Exercise aim: Each record must appear in your answer exactly as it does below.

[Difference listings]
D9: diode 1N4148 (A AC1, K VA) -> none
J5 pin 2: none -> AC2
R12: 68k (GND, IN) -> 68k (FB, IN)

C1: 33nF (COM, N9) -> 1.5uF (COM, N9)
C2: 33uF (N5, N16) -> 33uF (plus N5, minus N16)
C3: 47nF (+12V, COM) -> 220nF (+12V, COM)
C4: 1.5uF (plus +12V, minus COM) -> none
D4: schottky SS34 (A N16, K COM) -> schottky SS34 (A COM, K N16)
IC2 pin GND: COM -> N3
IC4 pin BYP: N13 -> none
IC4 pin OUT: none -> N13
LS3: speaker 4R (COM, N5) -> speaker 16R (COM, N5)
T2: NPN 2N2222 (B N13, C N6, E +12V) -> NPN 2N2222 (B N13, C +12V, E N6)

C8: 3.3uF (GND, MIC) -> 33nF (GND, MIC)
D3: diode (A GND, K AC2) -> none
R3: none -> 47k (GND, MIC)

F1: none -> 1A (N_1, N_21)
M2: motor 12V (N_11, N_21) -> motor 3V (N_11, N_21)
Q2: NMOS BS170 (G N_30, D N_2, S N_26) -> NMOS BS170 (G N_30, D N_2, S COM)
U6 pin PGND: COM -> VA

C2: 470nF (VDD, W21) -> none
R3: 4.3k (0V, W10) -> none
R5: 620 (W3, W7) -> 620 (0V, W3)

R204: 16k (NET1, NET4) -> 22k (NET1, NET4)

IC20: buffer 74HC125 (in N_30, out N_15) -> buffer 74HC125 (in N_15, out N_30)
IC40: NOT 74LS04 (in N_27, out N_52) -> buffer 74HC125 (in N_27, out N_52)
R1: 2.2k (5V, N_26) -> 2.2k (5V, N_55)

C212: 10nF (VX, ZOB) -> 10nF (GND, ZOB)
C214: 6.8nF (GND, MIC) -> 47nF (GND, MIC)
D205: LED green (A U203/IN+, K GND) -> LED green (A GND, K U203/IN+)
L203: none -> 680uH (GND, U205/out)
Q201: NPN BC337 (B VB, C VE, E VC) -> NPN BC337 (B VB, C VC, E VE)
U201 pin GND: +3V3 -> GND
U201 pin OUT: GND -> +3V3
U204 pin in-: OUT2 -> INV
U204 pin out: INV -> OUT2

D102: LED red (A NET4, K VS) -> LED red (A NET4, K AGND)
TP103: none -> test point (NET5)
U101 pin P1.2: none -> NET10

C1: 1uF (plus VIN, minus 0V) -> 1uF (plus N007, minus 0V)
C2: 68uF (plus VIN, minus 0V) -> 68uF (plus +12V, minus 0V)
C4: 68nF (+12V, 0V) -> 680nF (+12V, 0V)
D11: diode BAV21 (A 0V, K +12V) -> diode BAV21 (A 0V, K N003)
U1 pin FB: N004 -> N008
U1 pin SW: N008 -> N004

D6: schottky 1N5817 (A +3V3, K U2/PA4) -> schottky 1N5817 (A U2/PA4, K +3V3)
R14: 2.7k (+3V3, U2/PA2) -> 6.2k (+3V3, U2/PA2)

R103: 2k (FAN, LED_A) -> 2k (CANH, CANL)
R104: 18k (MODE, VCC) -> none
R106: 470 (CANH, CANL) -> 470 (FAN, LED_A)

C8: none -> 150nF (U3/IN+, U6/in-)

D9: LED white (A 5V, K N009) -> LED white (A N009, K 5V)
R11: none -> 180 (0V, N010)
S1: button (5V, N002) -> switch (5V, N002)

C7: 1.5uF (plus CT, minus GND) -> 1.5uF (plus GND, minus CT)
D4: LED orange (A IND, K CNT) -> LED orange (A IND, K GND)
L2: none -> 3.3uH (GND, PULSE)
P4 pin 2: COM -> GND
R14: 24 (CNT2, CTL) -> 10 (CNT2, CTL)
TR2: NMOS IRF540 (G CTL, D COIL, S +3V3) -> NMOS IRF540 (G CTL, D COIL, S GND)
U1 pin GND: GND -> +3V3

Answer:
D9: diode 1N4148 (A AC1, K VA) -> none
J5 pin 2: none -> AC2
R12: 68k (GND, IN) -> 68k (FB, IN)

C1: 33nF (COM, N9) -> 1.5uF (COM, N9)
C2: 33uF (N5, N16) -> 33uF (plus N5, minus N16)
C3: 47nF (+12V, COM) -> 220nF (+12V, COM)
C4: 1.5uF (plus +12V, minus COM) -> none
D4: schottky SS34 (A N16, K COM) -> schottky SS34 (A COM, K N16)
IC2 pin GND: COM -> N3
IC4 pin BYP: N13 -> none
IC4 pin OUT: none -> N13
LS3: speaker 4R (COM, N5) -> speaker 16R (COM, N5)
T2: NPN 2N2222 (B N13, C N6, E +12V) -> NPN 2N2222 (B N13, C +12V, E N6)

C8: 3.3uF (GND, MIC) -> 33nF (GND, MIC)
D3: diode (A GND, K AC2) -> none
R3: none -> 47k (GND, MIC)

F1: none -> 1A (N_1, N_21)
M2: motor 12V (N_11, N_21) -> motor 3V (N_11, N_21)
Q2: NMOS BS170 (G N_30, D N_2, S N_26) -> NMOS BS170 (G N_30, D N_2, S COM)
U6 pin PGND: COM -> VA

C2: 470nF (VDD, W21) -> none
R3: 4.3k (0V, W10) -> none
R5: 620 (W3, W7) -> 620 (0V, W3)

R204: 16k (NET1, NET4) -> 22k (NET1, NET4)

IC20: buffer 74HC125 (in N_30, out N_15) -> buffer 74HC125 (in N_15, out N_30)
IC40: NOT 74LS04 (in N_27, out N_52) -> buffer 74HC125 (in N_27, out N_52)
R1: 2.2k (5V, N_26) -> 2.2k (5V, N_55)

C212: 10nF (VX, ZOB) -> 10nF (GND, ZOB)
C214: 6.8nF (GND, MIC) -> 47nF (GND, MIC)
D205: LED green (A U203/IN+, K GND) -> LED green (A GND, K U203/IN+)
L203: none -> 680uH (GND, U205/out)
Q201: NPN BC337 (B VB, C VE, E VC) -> NPN BC337 (B VB, C VC, E VE)
U201 pin GND: +3V3 -> GND
U201 pin OUT: GND -> +3V3
U204 pin in-: OUT2 -> INV
U204 pin out: INV -> OUT2

D102: LED red (A NET4, K VS) -> LED red (A NET4, K AGND)
TP103: none -> test point (NET5)
U101 pin P1.2: none -> NET10

C1: 1uF (plus VIN, minus 0V) -> 1uF (plus N007, minus 0V)
C2: 68uF (plus VIN, minus 0V) -> 68uF (plus +12V, minus 0V)
C4: 68nF (+12V, 0V) -> 680nF (+12V, 0V)
D11: diode BAV21 (A 0V, K +12V) -> diode BAV21 (A 0V, K N003)
U1 pin FB: N004 -> N008
U1 pin SW: N008 -> N004

D6: schottky 1N5817 (A +3V3, K U2/PA4) -> schottky 1N5817 (A U2/PA4, K +3V3)
R14: 2.7k (+3V3, U2/PA2) -> 6.2k (+3V3, U2/PA2)

R103: 2k (FAN, LED_A) -> 2k (CANH, CANL)
R104: 18k (MODE, VCC) -> none
R106: 470 (CANH, CANL) -> 470 (FAN, LED_A)

C8: none -> 150nF (U3/IN+, U6/in-)

D9: LED white (A 5V, K N009) -> LED white (A N009, K 5V)
R11: none -> 180 (0V, N010)
S1: button (5V, N002) -> switch (5V, N002)

C7: 1.5uF (plus CT, minus GND) -> 1.5uF (plus GND, minus CT)
D4: LED orange (A IND, K CNT) -> LED orange (A IND, K GND)
L2: none -> 3.3uH (GND, PULSE)
P4 pin 2: COM -> GND
R14: 24 (CNT2, CTL) -> 10 (CNT2, CTL)
TR2: NMOS IRF540 (G CTL, D COIL, S +3V3) -> NMOS IRF540 (G CTL, D COIL, S GND)
U1 pin GND: GND -> +3V3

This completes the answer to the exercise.